▶ [PROBLEM REQUIREMENTS] In the entries that follow, locate the line with "blue vase: 2 -> 1", then restate that line and all later lines exactly as they appear, leaving pictures out.

▶ [TASK INPUT]
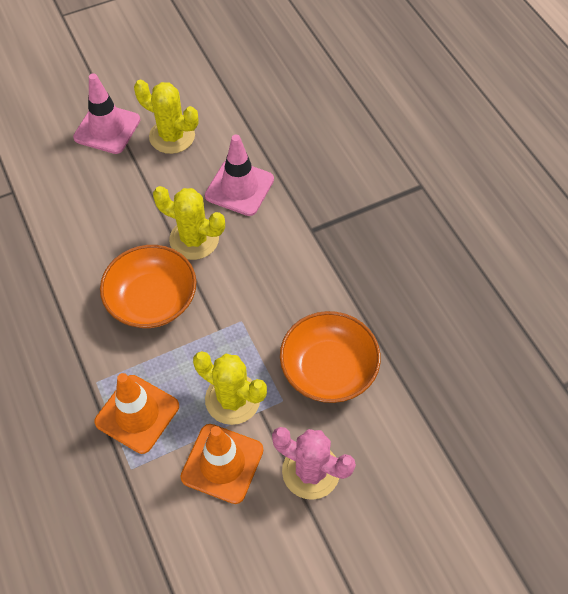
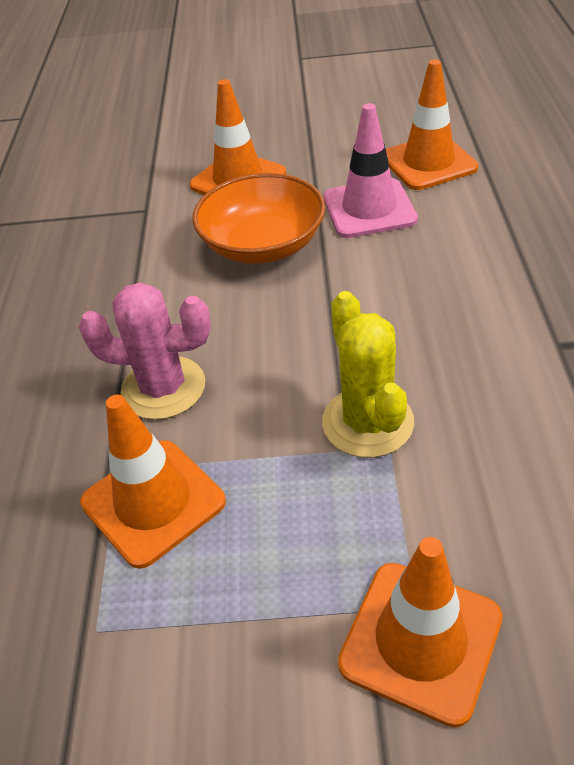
orange bowl: 2 -> 1
orange traffic cone: 2 -> 4
pink traffic cone: 2 -> 1
yellow cactus: 3 -> 1

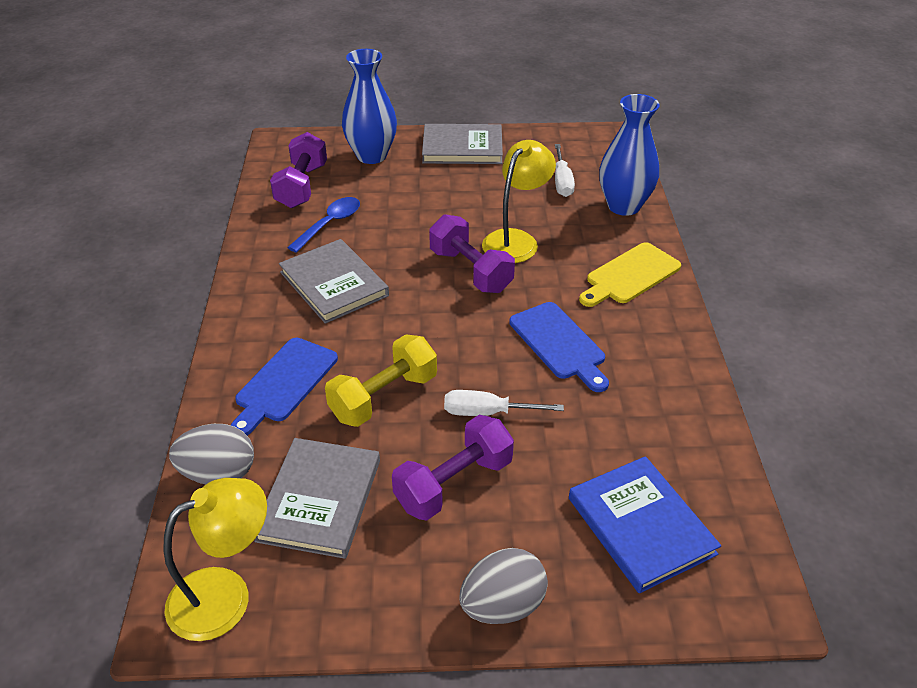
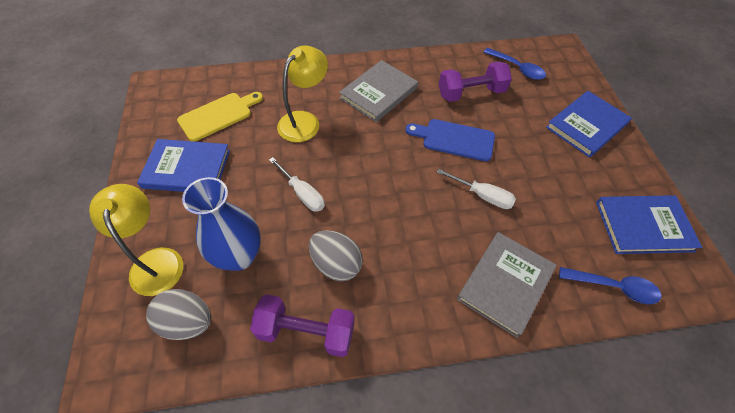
blue book: 1 -> 3
blue cutting board: 2 -> 1
blue spoon: 1 -> 2
blue vase: 2 -> 1
grey book: 3 -> 2
purple dumbbell: 3 -> 2
yellow dumbbell: 1 -> 0

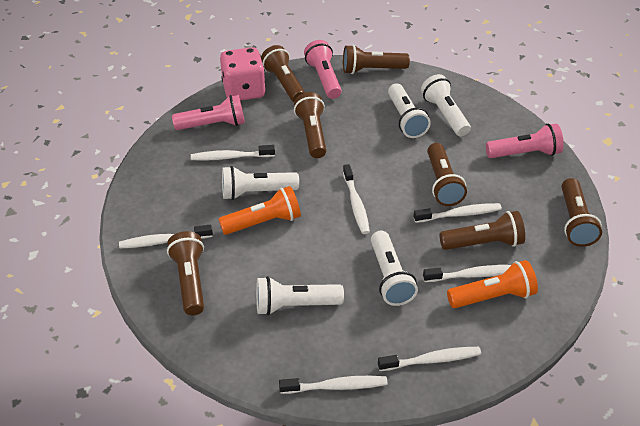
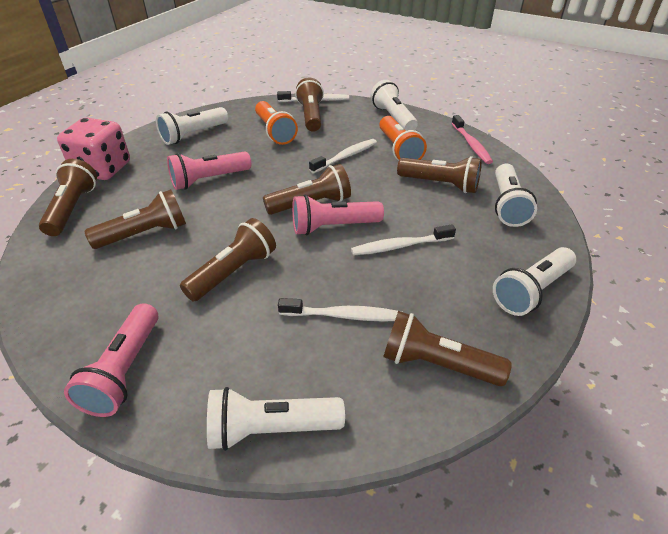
pink toothbrush: 0 -> 1
white toothbrush: 7 -> 4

▶ [PROBLEM SOLUTION]
blue vase: 2 -> 1
grey book: 3 -> 2
purple dumbbell: 3 -> 2
yellow dumbbell: 1 -> 0

pink toothbrush: 0 -> 1
white toothbrush: 7 -> 4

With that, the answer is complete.